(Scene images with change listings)
_ _ _ _ _

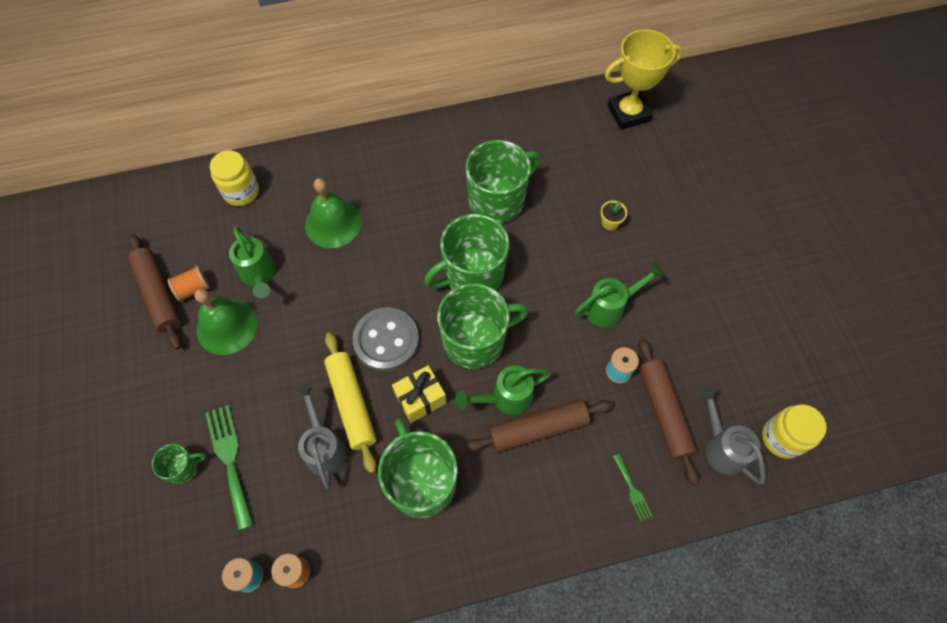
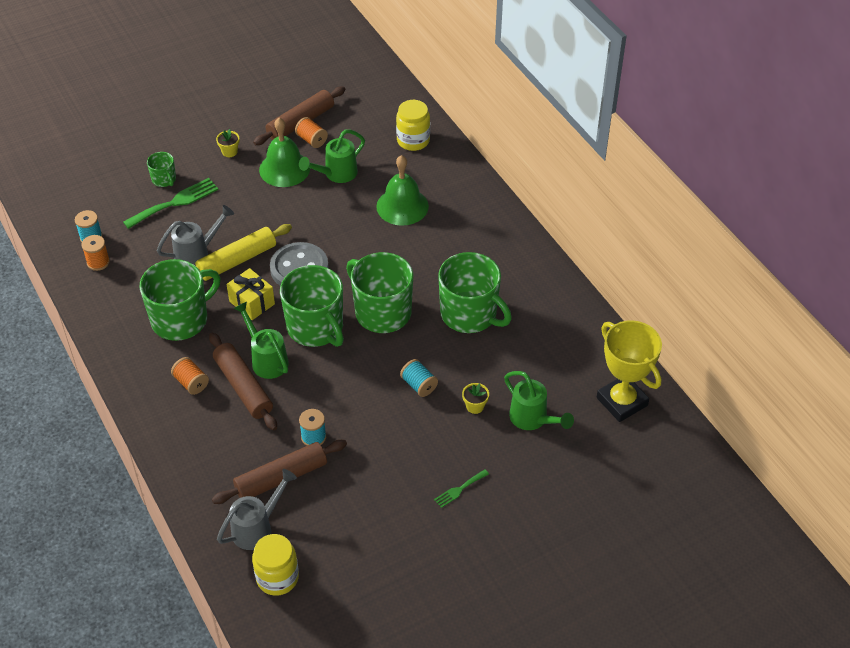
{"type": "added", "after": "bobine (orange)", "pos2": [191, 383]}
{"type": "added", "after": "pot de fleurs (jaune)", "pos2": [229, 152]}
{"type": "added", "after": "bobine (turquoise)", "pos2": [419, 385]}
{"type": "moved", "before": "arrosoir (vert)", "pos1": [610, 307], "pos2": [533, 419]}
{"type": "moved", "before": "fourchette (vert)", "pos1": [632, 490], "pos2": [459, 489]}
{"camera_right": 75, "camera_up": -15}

_ _ _ _ _

Among the records, find every line with the word "type" and copy it.

{"type": "added", "after": "bobine (orange)", "pos2": [191, 383]}
{"type": "added", "after": "pot de fleurs (jaune)", "pos2": [229, 152]}
{"type": "added", "after": "bobine (turquoise)", "pos2": [419, 385]}
{"type": "moved", "before": "arrosoir (vert)", "pos1": [610, 307], "pos2": [533, 419]}
{"type": "moved", "before": "fourchette (vert)", "pos1": [632, 490], "pos2": [459, 489]}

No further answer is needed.